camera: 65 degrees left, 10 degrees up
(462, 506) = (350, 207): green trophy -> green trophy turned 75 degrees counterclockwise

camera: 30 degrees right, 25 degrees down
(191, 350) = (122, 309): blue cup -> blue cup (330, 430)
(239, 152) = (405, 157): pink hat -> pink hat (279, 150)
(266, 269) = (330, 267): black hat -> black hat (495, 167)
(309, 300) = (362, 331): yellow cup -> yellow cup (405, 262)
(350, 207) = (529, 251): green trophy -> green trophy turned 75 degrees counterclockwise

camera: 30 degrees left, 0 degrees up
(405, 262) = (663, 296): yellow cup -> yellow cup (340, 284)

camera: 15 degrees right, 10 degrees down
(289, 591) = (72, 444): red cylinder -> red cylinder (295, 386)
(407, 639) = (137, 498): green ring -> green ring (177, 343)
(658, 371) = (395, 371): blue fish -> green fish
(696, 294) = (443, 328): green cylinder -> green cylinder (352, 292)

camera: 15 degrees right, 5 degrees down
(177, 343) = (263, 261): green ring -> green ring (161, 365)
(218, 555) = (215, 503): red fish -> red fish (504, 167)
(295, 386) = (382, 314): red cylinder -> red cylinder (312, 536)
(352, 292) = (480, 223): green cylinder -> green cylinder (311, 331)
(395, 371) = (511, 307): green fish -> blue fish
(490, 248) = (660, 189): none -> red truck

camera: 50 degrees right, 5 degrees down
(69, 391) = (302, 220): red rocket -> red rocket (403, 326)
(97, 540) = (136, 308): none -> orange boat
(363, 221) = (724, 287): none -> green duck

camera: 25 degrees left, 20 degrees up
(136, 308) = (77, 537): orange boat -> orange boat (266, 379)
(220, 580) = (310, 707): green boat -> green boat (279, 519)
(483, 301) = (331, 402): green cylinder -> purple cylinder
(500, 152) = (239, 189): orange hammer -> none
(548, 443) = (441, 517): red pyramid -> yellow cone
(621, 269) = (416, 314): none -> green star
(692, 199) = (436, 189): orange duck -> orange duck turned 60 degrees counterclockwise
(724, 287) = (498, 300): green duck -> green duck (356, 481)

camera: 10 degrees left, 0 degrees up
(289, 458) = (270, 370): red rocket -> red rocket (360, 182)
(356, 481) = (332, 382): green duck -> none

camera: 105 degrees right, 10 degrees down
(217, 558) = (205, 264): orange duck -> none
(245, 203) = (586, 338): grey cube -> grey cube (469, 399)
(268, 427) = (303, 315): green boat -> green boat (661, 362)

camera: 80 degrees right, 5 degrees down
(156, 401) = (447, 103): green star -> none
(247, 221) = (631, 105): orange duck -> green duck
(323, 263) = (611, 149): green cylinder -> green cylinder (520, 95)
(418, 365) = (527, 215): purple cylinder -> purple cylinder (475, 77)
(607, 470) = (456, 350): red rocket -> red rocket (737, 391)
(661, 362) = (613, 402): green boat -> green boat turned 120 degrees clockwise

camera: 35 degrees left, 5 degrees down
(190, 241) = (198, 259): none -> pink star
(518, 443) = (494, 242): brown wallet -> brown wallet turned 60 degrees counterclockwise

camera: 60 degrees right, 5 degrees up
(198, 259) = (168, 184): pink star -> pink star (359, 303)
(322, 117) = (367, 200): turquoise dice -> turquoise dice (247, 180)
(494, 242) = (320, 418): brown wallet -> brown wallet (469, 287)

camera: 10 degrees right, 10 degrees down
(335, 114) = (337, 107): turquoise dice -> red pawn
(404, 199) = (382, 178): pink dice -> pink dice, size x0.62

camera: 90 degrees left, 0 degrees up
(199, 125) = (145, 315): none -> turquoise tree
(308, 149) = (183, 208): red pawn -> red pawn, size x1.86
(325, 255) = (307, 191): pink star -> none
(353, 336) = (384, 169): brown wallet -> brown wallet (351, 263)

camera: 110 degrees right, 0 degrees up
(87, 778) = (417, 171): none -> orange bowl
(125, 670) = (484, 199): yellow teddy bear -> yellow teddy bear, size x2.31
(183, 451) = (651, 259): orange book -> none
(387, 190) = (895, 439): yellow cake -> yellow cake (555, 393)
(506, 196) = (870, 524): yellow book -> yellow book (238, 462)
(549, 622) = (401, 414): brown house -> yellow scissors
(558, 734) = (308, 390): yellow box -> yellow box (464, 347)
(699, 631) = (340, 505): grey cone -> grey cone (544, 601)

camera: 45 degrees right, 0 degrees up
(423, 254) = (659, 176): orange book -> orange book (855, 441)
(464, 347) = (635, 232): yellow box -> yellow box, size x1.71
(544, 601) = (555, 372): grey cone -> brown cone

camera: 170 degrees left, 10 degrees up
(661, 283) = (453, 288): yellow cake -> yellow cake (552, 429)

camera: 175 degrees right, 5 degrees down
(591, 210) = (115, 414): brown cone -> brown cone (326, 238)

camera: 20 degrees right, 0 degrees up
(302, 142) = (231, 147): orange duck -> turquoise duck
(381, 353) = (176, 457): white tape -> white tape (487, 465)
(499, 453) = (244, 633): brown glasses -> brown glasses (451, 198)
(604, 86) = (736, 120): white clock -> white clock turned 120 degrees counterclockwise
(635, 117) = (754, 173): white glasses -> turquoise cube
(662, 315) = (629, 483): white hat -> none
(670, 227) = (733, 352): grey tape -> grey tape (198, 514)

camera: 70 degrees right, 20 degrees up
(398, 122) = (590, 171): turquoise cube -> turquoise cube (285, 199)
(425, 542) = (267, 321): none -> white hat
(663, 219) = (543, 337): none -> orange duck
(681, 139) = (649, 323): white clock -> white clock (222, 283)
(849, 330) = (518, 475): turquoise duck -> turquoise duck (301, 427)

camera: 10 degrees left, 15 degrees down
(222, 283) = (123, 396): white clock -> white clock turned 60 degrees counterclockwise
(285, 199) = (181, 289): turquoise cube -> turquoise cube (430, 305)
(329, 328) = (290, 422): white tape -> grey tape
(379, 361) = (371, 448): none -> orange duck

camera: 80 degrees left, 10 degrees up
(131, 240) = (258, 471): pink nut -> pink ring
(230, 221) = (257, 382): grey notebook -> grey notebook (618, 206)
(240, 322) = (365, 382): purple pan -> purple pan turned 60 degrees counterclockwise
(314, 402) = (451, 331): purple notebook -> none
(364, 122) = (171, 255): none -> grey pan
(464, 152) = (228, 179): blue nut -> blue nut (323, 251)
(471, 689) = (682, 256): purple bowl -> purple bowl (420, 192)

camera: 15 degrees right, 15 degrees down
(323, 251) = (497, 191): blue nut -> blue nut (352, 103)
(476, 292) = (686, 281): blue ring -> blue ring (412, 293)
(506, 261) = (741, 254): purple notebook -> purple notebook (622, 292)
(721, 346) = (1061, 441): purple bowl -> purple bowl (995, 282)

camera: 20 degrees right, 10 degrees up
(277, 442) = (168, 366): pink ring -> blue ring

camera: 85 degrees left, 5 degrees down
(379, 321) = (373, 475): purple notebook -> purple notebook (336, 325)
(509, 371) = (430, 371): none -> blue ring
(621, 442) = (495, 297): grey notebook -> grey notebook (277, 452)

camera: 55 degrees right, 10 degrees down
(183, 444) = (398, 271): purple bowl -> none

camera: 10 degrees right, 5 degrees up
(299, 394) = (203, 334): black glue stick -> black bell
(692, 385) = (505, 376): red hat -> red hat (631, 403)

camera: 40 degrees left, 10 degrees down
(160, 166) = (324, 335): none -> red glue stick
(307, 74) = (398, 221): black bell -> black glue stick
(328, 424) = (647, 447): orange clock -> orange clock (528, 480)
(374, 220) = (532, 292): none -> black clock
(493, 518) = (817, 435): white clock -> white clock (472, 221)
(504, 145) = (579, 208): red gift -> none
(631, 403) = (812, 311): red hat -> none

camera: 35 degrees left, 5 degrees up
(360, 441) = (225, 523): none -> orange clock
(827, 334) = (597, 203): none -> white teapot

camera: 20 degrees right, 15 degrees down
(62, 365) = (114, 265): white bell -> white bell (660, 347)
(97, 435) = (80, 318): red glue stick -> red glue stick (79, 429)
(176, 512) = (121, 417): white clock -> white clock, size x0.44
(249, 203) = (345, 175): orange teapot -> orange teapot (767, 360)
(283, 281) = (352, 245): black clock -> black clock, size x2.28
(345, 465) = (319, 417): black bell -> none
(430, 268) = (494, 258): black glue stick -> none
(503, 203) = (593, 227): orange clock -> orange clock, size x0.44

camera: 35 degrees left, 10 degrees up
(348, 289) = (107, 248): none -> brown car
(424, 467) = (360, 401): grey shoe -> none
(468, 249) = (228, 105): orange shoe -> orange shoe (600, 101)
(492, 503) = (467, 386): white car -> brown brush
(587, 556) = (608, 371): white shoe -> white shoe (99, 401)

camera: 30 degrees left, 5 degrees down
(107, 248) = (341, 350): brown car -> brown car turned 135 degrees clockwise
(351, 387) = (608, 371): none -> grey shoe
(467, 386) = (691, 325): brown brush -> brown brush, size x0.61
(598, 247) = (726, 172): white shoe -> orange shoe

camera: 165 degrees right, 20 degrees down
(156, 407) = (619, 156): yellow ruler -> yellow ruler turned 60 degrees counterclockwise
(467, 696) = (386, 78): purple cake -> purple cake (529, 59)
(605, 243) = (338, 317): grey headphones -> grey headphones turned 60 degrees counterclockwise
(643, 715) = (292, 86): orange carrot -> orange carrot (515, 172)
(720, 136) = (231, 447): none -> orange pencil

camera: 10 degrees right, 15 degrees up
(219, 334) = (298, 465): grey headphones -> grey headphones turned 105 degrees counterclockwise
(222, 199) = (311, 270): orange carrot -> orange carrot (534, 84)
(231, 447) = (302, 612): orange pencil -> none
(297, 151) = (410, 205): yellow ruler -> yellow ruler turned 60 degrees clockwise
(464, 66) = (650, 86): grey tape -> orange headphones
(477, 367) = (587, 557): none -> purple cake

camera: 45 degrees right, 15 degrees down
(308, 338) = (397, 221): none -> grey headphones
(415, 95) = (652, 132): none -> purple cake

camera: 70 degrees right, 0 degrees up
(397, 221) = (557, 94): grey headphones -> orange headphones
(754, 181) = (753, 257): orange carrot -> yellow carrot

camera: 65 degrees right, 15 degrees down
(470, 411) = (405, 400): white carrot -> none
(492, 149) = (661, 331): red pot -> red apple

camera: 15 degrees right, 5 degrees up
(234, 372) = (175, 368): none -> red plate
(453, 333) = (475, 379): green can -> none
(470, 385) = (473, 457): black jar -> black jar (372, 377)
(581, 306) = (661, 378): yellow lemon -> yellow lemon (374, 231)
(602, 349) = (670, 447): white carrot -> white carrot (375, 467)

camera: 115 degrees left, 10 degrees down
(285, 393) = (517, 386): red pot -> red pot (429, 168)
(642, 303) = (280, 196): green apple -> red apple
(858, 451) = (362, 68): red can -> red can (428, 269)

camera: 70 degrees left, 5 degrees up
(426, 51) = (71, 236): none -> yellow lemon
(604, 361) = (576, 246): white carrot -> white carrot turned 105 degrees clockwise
+++++
» Exercise
Using the entries above, find all lines with "blue". Copy them.

» Response to the exercise
(191, 350) = (122, 309): blue cup -> blue cup (330, 430)
(658, 371) = (395, 371): blue fish -> green fish
(395, 371) = (511, 307): green fish -> blue fish
(464, 152) = (228, 179): blue nut -> blue nut (323, 251)
(323, 251) = (497, 191): blue nut -> blue nut (352, 103)
(476, 292) = (686, 281): blue ring -> blue ring (412, 293)
(277, 442) = (168, 366): pink ring -> blue ring
(509, 371) = (430, 371): none -> blue ring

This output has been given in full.